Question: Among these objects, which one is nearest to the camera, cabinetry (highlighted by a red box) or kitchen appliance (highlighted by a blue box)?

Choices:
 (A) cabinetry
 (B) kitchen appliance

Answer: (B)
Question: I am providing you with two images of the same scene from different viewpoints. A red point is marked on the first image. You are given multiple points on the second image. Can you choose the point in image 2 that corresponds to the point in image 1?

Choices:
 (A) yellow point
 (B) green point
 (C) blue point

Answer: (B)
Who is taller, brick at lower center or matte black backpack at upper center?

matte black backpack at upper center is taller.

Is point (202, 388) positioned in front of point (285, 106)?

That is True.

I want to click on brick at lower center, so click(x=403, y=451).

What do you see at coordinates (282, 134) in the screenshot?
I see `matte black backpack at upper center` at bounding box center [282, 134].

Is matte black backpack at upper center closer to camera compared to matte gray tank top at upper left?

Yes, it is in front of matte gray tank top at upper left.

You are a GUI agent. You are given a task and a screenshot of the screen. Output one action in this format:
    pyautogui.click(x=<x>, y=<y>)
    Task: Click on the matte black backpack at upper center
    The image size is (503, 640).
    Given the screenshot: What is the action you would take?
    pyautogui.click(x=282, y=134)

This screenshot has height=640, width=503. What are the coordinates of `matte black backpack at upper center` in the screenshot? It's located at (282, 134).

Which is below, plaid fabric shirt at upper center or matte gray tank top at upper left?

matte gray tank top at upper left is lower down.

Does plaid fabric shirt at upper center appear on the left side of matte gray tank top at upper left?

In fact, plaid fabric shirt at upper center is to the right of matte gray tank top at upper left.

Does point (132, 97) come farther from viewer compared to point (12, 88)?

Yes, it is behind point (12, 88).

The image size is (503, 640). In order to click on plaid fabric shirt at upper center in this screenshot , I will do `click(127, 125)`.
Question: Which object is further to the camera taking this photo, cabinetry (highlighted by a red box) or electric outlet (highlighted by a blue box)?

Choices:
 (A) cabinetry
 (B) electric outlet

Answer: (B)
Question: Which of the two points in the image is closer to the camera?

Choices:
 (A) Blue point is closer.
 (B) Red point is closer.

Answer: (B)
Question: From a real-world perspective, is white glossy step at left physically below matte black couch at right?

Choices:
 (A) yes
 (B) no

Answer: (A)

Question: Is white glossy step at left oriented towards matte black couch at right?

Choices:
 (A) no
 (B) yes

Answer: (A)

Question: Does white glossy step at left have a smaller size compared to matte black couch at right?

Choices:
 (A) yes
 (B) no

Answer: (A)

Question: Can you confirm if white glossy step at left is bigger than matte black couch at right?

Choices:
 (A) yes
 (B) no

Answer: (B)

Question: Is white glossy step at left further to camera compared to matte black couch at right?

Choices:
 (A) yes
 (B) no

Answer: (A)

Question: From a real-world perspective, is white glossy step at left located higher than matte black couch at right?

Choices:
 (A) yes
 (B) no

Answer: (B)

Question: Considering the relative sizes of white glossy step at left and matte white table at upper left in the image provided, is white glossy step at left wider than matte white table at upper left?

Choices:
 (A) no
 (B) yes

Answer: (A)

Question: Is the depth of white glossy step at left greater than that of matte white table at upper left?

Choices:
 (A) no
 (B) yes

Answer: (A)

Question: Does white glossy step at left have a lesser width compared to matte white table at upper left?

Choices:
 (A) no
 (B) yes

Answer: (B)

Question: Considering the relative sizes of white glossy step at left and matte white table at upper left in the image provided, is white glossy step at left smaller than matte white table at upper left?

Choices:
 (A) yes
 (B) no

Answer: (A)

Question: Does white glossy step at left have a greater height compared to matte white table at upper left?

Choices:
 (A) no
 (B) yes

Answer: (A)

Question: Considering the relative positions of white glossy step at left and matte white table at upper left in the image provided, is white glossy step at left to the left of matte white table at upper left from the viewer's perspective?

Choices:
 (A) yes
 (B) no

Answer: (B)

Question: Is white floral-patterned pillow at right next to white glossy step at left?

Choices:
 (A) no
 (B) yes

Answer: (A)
━━━━━━━━━━━━━━━━━━━━
[DIRECTION]:
Count the lines of the records that contain the string "greater" and give only that number.

[EXERCISE RESPONSE]:
2